WHAT THE TASK REQUIRES » Output the records below verbatim, minus the pictures.
=== RECORDS FOR THIS TASK ===
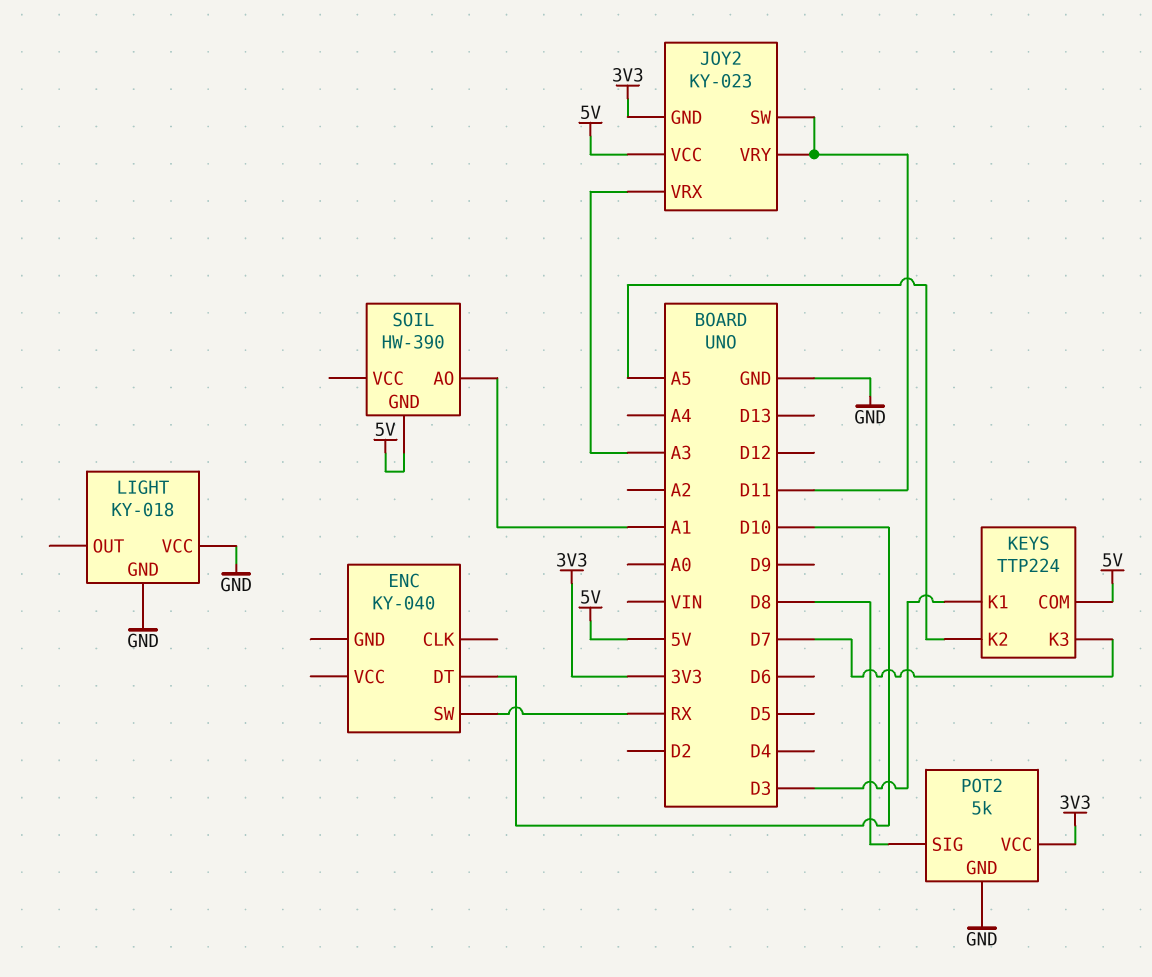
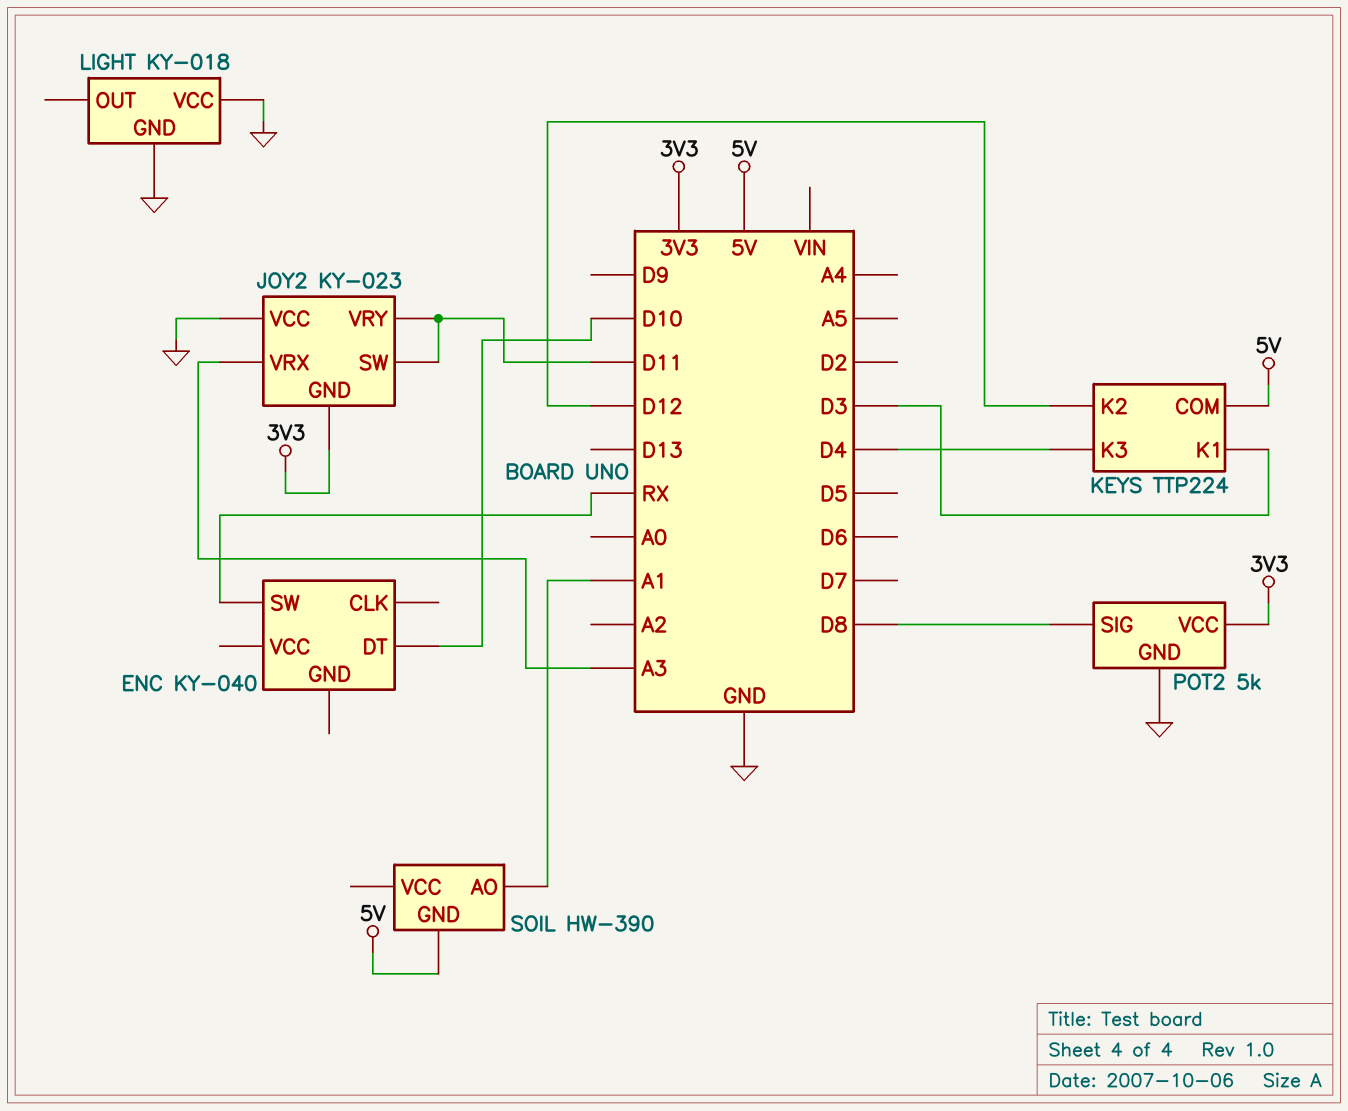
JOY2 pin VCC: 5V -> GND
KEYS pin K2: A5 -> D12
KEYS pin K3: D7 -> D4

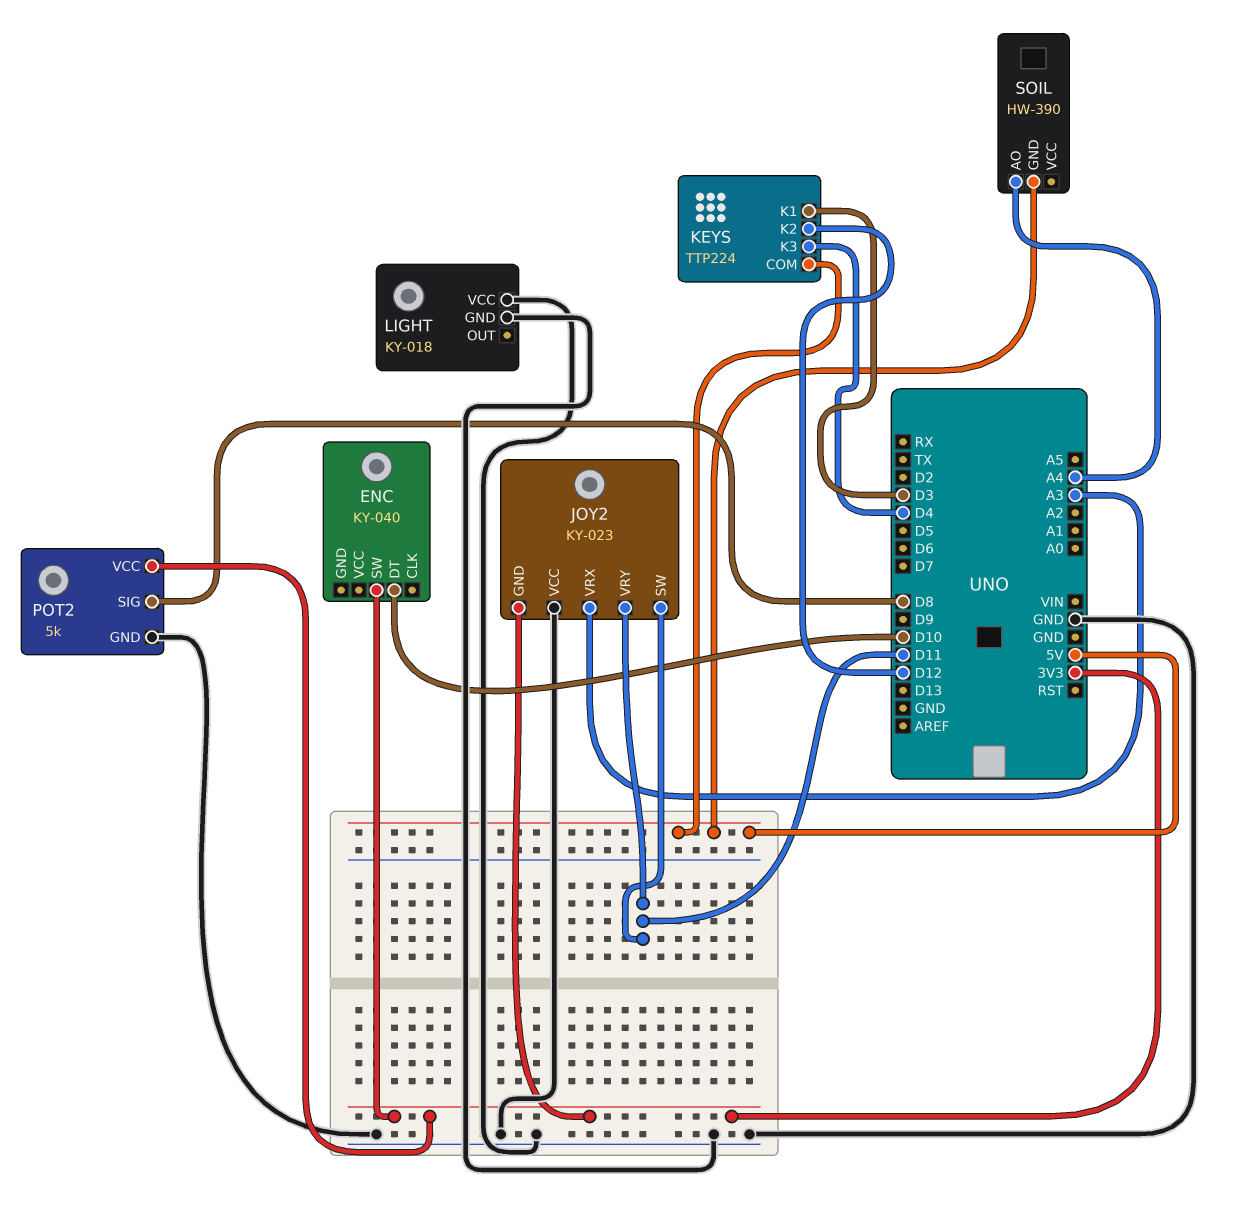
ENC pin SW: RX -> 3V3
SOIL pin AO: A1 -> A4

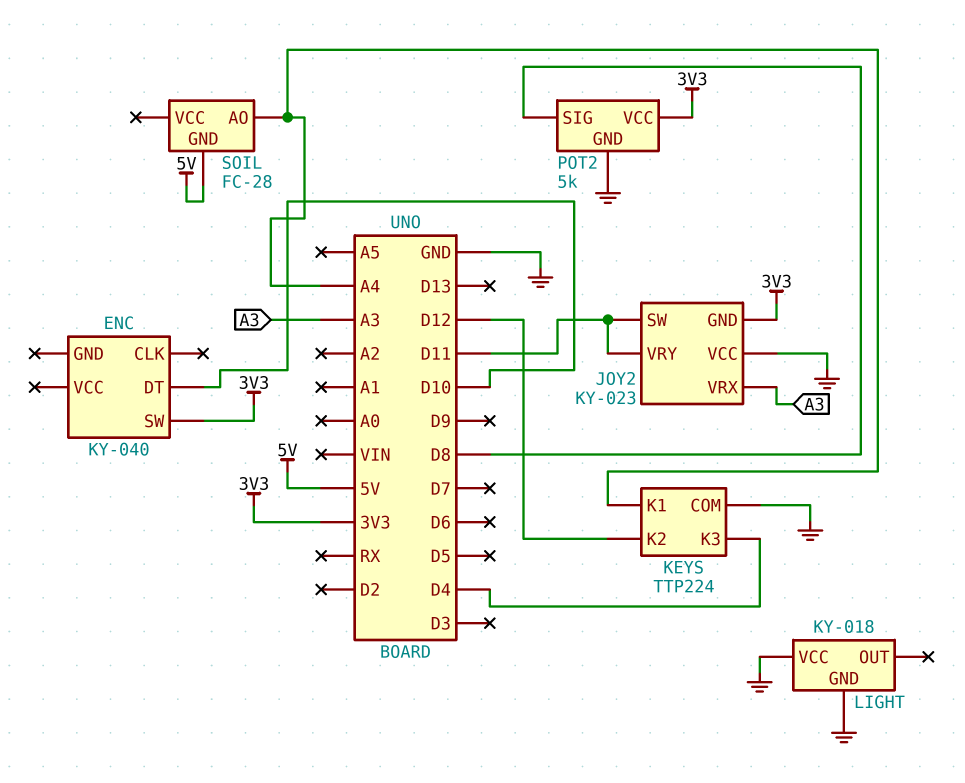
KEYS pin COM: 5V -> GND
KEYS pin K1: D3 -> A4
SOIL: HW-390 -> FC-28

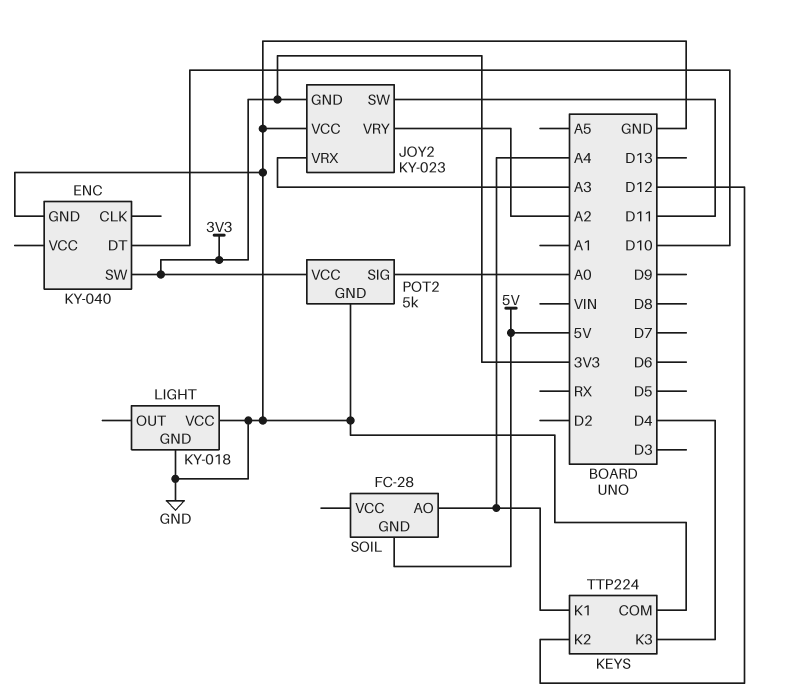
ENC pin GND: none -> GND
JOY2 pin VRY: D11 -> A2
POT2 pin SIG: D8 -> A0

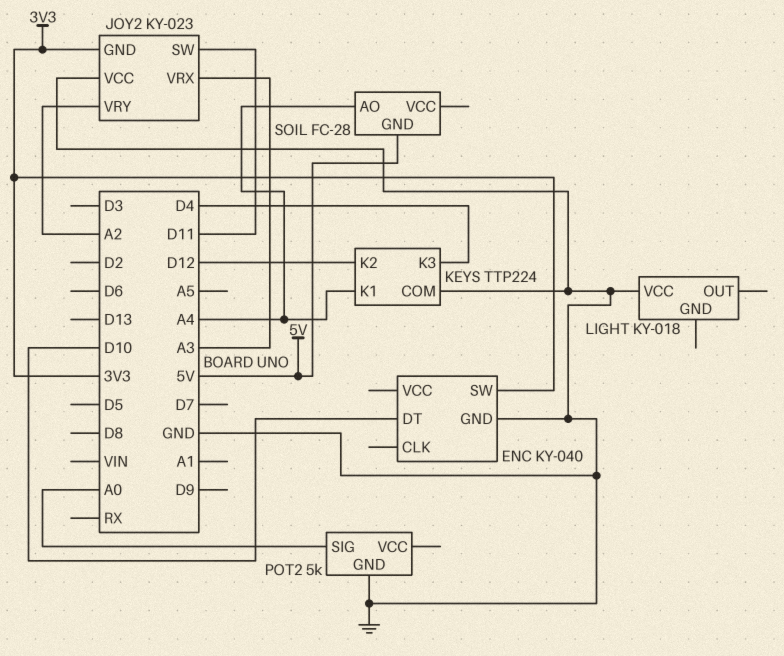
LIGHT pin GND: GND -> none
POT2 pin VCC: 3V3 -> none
===
WRITTEN RESPONSE »
JOY2 pin VCC: 5V -> GND
KEYS pin K2: A5 -> D12
KEYS pin K3: D7 -> D4

ENC pin SW: RX -> 3V3
SOIL pin AO: A1 -> A4

KEYS pin COM: 5V -> GND
KEYS pin K1: D3 -> A4
SOIL: HW-390 -> FC-28

ENC pin GND: none -> GND
JOY2 pin VRY: D11 -> A2
POT2 pin SIG: D8 -> A0

LIGHT pin GND: GND -> none
POT2 pin VCC: 3V3 -> none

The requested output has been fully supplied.